**Extracted entries**
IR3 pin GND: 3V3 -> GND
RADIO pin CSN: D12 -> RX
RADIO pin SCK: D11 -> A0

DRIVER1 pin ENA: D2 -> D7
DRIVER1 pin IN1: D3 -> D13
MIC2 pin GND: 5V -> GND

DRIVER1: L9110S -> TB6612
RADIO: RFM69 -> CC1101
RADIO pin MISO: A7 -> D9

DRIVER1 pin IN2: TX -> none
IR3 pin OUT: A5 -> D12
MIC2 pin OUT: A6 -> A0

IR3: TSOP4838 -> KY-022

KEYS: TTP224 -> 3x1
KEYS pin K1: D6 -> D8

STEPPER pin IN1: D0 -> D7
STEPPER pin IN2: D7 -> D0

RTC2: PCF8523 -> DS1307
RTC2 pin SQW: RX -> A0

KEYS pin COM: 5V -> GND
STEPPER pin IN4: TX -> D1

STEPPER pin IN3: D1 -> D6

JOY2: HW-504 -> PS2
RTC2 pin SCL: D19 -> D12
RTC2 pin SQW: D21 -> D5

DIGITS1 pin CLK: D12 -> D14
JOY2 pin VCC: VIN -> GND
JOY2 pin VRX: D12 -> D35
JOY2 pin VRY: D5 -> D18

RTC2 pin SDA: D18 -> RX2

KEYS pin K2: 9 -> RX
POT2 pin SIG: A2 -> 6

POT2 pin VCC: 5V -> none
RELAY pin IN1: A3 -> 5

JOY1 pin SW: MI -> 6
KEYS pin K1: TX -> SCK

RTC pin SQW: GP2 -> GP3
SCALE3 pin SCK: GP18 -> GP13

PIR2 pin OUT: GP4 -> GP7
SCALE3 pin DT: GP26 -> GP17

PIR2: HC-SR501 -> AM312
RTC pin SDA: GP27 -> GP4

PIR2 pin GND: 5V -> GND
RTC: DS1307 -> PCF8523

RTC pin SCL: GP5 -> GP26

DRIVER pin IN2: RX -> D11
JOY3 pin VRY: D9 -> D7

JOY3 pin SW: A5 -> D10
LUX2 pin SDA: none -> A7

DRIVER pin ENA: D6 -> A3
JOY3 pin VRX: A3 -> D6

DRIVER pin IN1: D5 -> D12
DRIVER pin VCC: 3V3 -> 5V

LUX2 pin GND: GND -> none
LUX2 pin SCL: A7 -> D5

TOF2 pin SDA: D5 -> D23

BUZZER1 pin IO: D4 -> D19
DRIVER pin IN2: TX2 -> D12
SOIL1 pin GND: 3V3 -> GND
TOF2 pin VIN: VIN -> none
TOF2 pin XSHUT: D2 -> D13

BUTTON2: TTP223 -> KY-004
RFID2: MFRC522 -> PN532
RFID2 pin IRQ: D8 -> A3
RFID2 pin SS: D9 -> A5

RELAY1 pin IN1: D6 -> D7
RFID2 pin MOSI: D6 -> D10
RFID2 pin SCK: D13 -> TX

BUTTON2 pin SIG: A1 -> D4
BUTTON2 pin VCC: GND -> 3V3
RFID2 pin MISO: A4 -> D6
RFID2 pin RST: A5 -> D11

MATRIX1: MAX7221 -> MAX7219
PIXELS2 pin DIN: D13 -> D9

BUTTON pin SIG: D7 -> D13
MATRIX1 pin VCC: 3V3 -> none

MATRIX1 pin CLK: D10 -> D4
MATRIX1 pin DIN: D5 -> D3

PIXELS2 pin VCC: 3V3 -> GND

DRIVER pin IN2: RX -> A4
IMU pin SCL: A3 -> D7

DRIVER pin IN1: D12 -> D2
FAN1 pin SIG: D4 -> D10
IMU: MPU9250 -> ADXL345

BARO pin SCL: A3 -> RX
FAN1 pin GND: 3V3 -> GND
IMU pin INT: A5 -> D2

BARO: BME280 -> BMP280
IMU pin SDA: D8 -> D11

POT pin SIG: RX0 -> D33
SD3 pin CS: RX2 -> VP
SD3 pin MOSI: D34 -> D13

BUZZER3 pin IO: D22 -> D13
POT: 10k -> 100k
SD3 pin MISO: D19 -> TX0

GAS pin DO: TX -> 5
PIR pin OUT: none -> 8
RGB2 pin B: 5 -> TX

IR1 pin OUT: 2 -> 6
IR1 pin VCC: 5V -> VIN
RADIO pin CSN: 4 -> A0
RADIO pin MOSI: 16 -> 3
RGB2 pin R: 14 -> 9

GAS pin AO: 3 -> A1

**Problem statement**
Make an exact copy of all the entries above.

**Your response**
IR3 pin GND: 3V3 -> GND
RADIO pin CSN: D12 -> RX
RADIO pin SCK: D11 -> A0

DRIVER1 pin ENA: D2 -> D7
DRIVER1 pin IN1: D3 -> D13
MIC2 pin GND: 5V -> GND

DRIVER1: L9110S -> TB6612
RADIO: RFM69 -> CC1101
RADIO pin MISO: A7 -> D9

DRIVER1 pin IN2: TX -> none
IR3 pin OUT: A5 -> D12
MIC2 pin OUT: A6 -> A0

IR3: TSOP4838 -> KY-022

KEYS: TTP224 -> 3x1
KEYS pin K1: D6 -> D8

STEPPER pin IN1: D0 -> D7
STEPPER pin IN2: D7 -> D0

RTC2: PCF8523 -> DS1307
RTC2 pin SQW: RX -> A0

KEYS pin COM: 5V -> GND
STEPPER pin IN4: TX -> D1

STEPPER pin IN3: D1 -> D6

JOY2: HW-504 -> PS2
RTC2 pin SCL: D19 -> D12
RTC2 pin SQW: D21 -> D5

DIGITS1 pin CLK: D12 -> D14
JOY2 pin VCC: VIN -> GND
JOY2 pin VRX: D12 -> D35
JOY2 pin VRY: D5 -> D18

RTC2 pin SDA: D18 -> RX2

KEYS pin K2: 9 -> RX
POT2 pin SIG: A2 -> 6

POT2 pin VCC: 5V -> none
RELAY pin IN1: A3 -> 5

JOY1 pin SW: MI -> 6
KEYS pin K1: TX -> SCK

RTC pin SQW: GP2 -> GP3
SCALE3 pin SCK: GP18 -> GP13

PIR2 pin OUT: GP4 -> GP7
SCALE3 pin DT: GP26 -> GP17

PIR2: HC-SR501 -> AM312
RTC pin SDA: GP27 -> GP4

PIR2 pin GND: 5V -> GND
RTC: DS1307 -> PCF8523

RTC pin SCL: GP5 -> GP26

DRIVER pin IN2: RX -> D11
JOY3 pin VRY: D9 -> D7

JOY3 pin SW: A5 -> D10
LUX2 pin SDA: none -> A7

DRIVER pin ENA: D6 -> A3
JOY3 pin VRX: A3 -> D6

DRIVER pin IN1: D5 -> D12
DRIVER pin VCC: 3V3 -> 5V

LUX2 pin GND: GND -> none
LUX2 pin SCL: A7 -> D5

TOF2 pin SDA: D5 -> D23

BUZZER1 pin IO: D4 -> D19
DRIVER pin IN2: TX2 -> D12
SOIL1 pin GND: 3V3 -> GND
TOF2 pin VIN: VIN -> none
TOF2 pin XSHUT: D2 -> D13

BUTTON2: TTP223 -> KY-004
RFID2: MFRC522 -> PN532
RFID2 pin IRQ: D8 -> A3
RFID2 pin SS: D9 -> A5

RELAY1 pin IN1: D6 -> D7
RFID2 pin MOSI: D6 -> D10
RFID2 pin SCK: D13 -> TX

BUTTON2 pin SIG: A1 -> D4
BUTTON2 pin VCC: GND -> 3V3
RFID2 pin MISO: A4 -> D6
RFID2 pin RST: A5 -> D11

MATRIX1: MAX7221 -> MAX7219
PIXELS2 pin DIN: D13 -> D9

BUTTON pin SIG: D7 -> D13
MATRIX1 pin VCC: 3V3 -> none

MATRIX1 pin CLK: D10 -> D4
MATRIX1 pin DIN: D5 -> D3

PIXELS2 pin VCC: 3V3 -> GND

DRIVER pin IN2: RX -> A4
IMU pin SCL: A3 -> D7

DRIVER pin IN1: D12 -> D2
FAN1 pin SIG: D4 -> D10
IMU: MPU9250 -> ADXL345

BARO pin SCL: A3 -> RX
FAN1 pin GND: 3V3 -> GND
IMU pin INT: A5 -> D2

BARO: BME280 -> BMP280
IMU pin SDA: D8 -> D11

POT pin SIG: RX0 -> D33
SD3 pin CS: RX2 -> VP
SD3 pin MOSI: D34 -> D13

BUZZER3 pin IO: D22 -> D13
POT: 10k -> 100k
SD3 pin MISO: D19 -> TX0

GAS pin DO: TX -> 5
PIR pin OUT: none -> 8
RGB2 pin B: 5 -> TX

IR1 pin OUT: 2 -> 6
IR1 pin VCC: 5V -> VIN
RADIO pin CSN: 4 -> A0
RADIO pin MOSI: 16 -> 3
RGB2 pin R: 14 -> 9

GAS pin AO: 3 -> A1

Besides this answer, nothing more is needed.